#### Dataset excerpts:
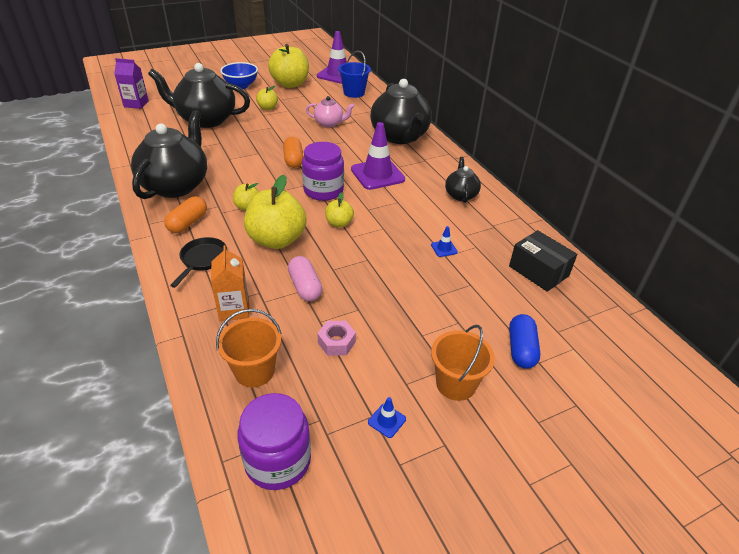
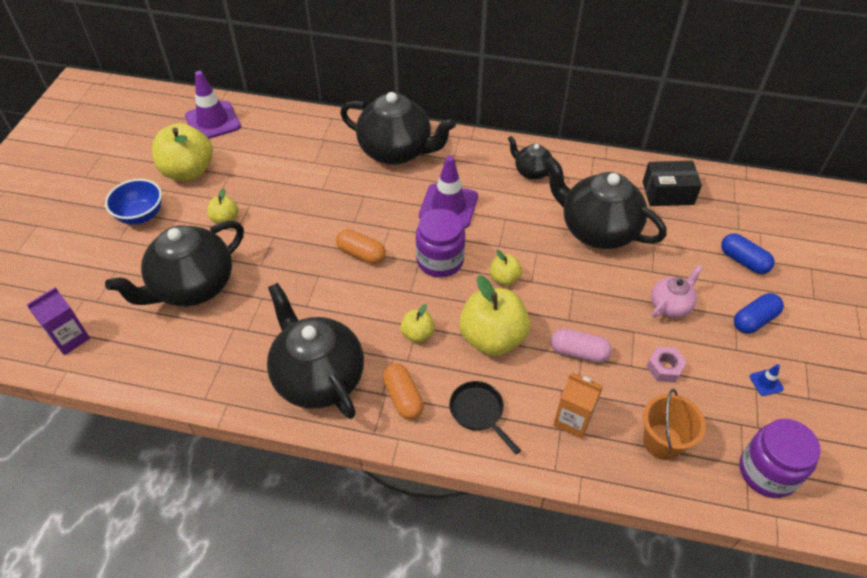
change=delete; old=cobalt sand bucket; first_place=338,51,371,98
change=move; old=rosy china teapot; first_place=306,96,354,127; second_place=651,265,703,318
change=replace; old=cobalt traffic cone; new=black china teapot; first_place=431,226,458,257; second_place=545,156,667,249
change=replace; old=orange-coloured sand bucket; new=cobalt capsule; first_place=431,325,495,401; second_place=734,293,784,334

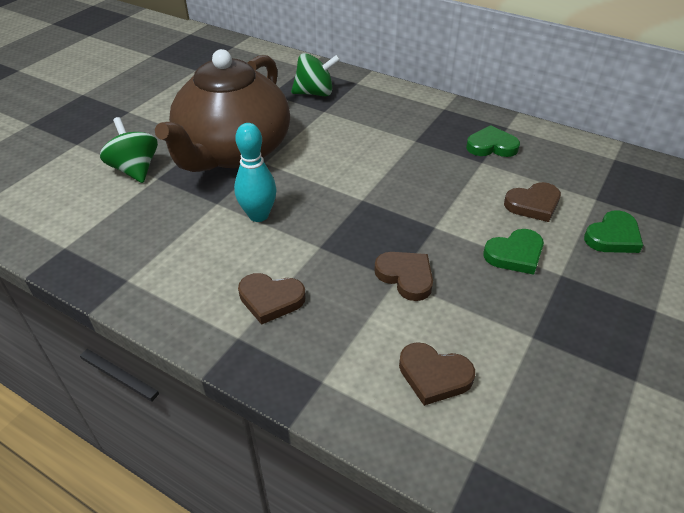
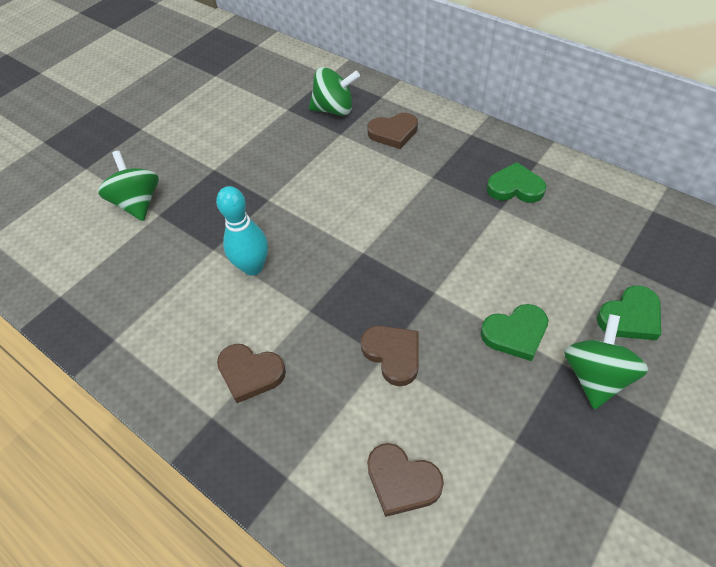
change=delete; old=russet china teapot; first_place=155,49,290,172
change=move; old=russet love heart; first_place=504,182,561,222; second_place=367,113,418,149
change=insert; new=green toy top; second_place=564,314,648,409

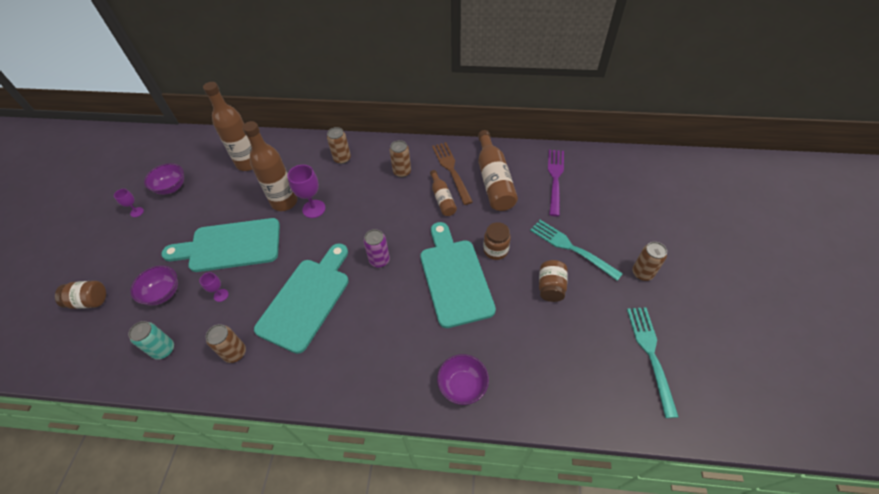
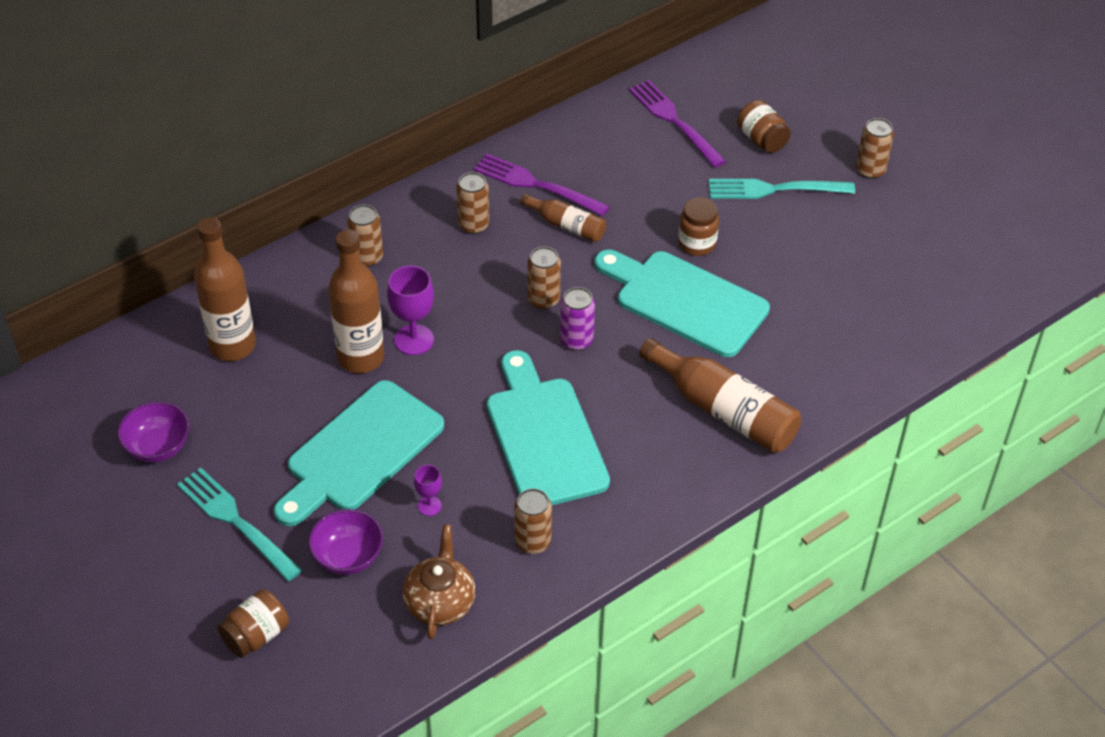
change=move; old=russet drink bottle; first_place=478,130,518,211; second_place=639,338,801,453
change=recolor; old=russet dinner fork; new=violet dinner fork; first_place=432,142,473,205; second_place=474,153,610,216
change=delete; old=violet wine glass; first_place=114,189,144,217
change=move; old=russet jar; first_place=539,260,568,302; second_place=737,100,791,153
change=move; old=teal dinner fork; first_place=627,307,679,418; second_place=177,467,302,581
change=replace; old=teal can; new=russet china teapot; first_place=128,321,174,360; second_place=403,524,476,639
change=delete; old=violet bowl; first_place=437,354,489,405
change=insert; new=russet can; second_place=527,246,561,309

#### TRY IT:
Copy the records above exactly, from the first line through the line containing "change=replace; old=cobalt traffic", and leave out the pictures.

#### RESPONSE FOR THIS EXERCISE:
change=delete; old=cobalt sand bucket; first_place=338,51,371,98
change=move; old=rosy china teapot; first_place=306,96,354,127; second_place=651,265,703,318
change=replace; old=cobalt traffic cone; new=black china teapot; first_place=431,226,458,257; second_place=545,156,667,249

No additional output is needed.